Extracted data entries:
»»
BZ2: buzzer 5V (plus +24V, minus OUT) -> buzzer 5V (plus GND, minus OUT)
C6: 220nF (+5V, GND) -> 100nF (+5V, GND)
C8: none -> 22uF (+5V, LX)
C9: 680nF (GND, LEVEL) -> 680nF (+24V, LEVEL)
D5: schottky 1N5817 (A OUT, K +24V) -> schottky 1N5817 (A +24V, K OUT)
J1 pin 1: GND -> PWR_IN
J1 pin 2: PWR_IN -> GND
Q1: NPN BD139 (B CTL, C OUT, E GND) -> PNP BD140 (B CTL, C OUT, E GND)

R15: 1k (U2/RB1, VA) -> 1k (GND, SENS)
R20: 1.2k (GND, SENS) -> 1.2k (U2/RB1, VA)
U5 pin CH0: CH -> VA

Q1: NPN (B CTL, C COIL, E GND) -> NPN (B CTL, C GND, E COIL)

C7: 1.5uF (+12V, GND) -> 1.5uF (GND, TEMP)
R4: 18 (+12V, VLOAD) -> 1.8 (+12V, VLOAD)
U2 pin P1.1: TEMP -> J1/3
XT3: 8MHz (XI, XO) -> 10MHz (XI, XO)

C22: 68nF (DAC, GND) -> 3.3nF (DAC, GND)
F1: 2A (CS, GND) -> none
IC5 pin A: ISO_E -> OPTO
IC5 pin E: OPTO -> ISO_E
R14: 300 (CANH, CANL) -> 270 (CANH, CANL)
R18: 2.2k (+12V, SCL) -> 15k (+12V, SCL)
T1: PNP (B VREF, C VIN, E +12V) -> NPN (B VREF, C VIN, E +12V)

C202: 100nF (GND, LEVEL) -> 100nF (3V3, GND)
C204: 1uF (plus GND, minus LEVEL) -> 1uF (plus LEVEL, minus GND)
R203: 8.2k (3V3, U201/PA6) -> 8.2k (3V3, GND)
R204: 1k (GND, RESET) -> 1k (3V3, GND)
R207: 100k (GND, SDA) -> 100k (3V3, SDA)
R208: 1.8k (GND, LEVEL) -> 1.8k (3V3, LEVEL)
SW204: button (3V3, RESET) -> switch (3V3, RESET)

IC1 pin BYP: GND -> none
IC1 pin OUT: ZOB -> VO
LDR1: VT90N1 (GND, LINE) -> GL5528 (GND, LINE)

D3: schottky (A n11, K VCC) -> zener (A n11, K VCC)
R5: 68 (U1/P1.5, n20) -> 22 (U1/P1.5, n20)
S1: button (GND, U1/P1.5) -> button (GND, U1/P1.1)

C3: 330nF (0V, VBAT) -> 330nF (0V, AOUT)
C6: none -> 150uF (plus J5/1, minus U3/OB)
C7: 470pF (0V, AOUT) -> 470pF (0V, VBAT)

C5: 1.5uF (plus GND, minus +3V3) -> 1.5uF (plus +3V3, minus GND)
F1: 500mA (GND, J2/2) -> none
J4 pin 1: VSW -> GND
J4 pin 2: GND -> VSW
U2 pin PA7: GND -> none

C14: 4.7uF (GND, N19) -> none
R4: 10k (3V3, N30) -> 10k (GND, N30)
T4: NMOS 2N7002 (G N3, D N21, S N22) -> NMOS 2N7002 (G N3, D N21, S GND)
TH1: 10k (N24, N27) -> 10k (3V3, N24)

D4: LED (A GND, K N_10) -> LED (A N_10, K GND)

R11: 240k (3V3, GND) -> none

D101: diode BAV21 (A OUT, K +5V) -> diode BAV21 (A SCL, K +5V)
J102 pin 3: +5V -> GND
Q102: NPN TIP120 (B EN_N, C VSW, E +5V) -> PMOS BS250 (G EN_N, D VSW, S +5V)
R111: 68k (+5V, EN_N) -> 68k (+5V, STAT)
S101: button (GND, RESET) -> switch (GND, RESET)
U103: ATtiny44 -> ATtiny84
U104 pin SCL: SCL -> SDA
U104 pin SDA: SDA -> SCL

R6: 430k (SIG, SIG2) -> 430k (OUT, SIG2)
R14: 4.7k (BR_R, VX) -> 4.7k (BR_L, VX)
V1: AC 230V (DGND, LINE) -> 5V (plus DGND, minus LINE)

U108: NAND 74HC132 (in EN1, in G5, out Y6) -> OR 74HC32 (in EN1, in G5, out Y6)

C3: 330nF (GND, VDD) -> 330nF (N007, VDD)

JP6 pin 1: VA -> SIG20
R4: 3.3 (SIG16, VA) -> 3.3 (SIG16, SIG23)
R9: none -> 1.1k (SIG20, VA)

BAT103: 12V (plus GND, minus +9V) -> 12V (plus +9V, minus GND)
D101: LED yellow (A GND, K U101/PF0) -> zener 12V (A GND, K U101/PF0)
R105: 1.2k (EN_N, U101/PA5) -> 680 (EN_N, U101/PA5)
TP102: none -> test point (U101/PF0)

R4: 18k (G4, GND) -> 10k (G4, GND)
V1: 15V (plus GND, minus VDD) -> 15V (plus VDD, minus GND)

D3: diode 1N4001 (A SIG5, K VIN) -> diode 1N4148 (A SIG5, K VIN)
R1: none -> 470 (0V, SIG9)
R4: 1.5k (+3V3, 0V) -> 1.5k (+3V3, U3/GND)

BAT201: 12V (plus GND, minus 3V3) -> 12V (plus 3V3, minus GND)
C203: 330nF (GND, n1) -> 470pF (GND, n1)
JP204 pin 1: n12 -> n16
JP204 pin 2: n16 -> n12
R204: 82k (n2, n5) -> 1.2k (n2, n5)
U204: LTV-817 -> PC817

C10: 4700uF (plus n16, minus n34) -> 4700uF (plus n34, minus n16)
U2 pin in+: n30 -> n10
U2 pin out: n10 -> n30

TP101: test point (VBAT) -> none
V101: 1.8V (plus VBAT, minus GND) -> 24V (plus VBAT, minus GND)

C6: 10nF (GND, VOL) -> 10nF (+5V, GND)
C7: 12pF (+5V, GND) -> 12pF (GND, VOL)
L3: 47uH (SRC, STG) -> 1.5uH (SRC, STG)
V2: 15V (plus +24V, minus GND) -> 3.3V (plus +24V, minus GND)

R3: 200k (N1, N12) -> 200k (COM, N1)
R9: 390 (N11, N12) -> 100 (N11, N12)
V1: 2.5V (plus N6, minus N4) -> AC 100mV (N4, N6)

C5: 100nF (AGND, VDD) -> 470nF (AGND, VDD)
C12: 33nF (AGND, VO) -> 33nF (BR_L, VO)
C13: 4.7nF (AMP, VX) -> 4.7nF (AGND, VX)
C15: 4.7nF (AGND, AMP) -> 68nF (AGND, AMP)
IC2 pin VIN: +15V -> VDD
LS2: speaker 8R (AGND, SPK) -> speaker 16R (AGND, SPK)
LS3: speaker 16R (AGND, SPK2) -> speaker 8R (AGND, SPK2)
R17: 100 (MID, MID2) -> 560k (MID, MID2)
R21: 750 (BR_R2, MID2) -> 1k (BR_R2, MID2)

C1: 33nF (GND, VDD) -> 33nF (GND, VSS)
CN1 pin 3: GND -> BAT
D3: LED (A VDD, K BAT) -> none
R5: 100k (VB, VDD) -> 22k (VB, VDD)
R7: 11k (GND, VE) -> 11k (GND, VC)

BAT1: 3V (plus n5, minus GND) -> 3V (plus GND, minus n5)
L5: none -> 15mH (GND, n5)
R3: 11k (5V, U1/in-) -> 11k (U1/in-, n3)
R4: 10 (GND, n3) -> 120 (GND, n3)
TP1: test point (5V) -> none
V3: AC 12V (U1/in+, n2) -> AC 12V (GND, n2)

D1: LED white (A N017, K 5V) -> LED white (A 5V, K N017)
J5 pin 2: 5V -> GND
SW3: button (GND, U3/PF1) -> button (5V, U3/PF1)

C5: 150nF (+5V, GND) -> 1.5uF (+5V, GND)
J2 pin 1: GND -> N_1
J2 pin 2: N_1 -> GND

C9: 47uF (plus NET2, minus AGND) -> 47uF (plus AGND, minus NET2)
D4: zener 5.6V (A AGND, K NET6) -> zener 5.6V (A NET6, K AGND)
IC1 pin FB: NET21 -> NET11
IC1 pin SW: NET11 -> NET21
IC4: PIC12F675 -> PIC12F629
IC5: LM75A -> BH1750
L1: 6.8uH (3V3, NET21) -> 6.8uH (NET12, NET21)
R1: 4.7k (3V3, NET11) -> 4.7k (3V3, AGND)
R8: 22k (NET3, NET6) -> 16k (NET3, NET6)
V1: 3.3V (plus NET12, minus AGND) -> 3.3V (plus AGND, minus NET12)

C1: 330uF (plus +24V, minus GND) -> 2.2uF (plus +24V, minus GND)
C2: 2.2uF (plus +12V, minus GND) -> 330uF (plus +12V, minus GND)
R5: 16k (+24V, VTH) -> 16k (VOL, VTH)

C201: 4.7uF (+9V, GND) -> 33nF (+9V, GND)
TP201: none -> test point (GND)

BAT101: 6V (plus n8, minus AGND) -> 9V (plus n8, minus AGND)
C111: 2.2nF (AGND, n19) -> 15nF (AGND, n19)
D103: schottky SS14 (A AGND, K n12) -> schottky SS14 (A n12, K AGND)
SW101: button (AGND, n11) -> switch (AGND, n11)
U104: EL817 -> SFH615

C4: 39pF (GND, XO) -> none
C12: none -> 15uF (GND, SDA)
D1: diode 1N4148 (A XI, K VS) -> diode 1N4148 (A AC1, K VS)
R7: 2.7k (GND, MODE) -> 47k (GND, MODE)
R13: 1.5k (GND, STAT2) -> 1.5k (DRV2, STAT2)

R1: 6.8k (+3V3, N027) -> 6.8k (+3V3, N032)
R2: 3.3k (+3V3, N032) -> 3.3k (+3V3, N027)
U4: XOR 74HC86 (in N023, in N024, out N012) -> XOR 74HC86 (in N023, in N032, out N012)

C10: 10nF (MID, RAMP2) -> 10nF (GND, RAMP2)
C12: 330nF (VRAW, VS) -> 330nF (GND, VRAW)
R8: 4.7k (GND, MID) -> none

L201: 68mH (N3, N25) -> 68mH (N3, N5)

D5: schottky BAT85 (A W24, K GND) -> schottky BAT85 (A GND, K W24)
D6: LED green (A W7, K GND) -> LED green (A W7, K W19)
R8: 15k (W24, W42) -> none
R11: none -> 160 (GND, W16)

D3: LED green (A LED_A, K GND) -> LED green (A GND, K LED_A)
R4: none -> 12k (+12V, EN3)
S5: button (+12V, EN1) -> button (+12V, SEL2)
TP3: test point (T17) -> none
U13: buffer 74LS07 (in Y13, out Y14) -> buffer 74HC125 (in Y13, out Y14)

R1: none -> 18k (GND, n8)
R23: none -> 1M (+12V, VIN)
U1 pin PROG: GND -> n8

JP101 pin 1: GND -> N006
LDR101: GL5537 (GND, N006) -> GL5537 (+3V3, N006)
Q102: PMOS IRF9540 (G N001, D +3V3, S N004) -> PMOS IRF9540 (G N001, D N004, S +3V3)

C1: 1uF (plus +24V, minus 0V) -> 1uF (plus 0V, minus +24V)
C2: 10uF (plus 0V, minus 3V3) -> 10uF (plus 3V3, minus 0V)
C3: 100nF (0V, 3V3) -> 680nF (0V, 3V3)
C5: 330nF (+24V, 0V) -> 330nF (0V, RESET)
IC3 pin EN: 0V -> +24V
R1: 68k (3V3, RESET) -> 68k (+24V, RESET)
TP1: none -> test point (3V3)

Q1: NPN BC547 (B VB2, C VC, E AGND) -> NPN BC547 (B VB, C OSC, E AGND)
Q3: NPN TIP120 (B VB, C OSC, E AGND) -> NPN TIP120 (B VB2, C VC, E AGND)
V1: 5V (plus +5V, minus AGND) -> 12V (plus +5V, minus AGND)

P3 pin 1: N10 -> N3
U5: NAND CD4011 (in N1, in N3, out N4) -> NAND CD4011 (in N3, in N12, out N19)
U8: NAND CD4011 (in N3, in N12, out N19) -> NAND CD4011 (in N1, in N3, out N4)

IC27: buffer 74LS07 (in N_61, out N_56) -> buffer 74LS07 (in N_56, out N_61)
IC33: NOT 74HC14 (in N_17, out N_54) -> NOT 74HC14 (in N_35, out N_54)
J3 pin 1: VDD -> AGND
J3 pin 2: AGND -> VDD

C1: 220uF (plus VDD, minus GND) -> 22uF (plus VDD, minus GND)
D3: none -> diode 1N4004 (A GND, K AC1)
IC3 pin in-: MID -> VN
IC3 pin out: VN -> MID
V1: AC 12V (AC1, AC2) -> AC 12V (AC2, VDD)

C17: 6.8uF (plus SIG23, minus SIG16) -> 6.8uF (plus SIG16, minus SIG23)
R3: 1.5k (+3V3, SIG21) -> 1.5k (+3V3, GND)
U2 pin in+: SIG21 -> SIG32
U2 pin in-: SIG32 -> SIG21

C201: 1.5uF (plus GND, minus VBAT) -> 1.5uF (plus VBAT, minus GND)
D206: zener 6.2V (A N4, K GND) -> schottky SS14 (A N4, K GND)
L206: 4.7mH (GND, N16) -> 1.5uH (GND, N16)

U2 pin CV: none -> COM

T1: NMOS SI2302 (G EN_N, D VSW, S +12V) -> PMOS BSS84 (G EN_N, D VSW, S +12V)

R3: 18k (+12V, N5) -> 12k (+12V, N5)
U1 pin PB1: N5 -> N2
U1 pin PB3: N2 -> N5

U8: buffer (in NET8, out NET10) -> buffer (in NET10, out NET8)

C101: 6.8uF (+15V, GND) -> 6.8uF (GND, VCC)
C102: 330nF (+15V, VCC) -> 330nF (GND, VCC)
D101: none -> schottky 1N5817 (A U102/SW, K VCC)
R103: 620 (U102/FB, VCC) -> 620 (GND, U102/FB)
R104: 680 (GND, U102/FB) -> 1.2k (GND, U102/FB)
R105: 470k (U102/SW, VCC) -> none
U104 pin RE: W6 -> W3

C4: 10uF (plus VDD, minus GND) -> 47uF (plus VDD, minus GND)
««
Instructions to follow
Your task is to count the lines of the records that contain "PMOS". Answer with only that number.

Response to the exercise
3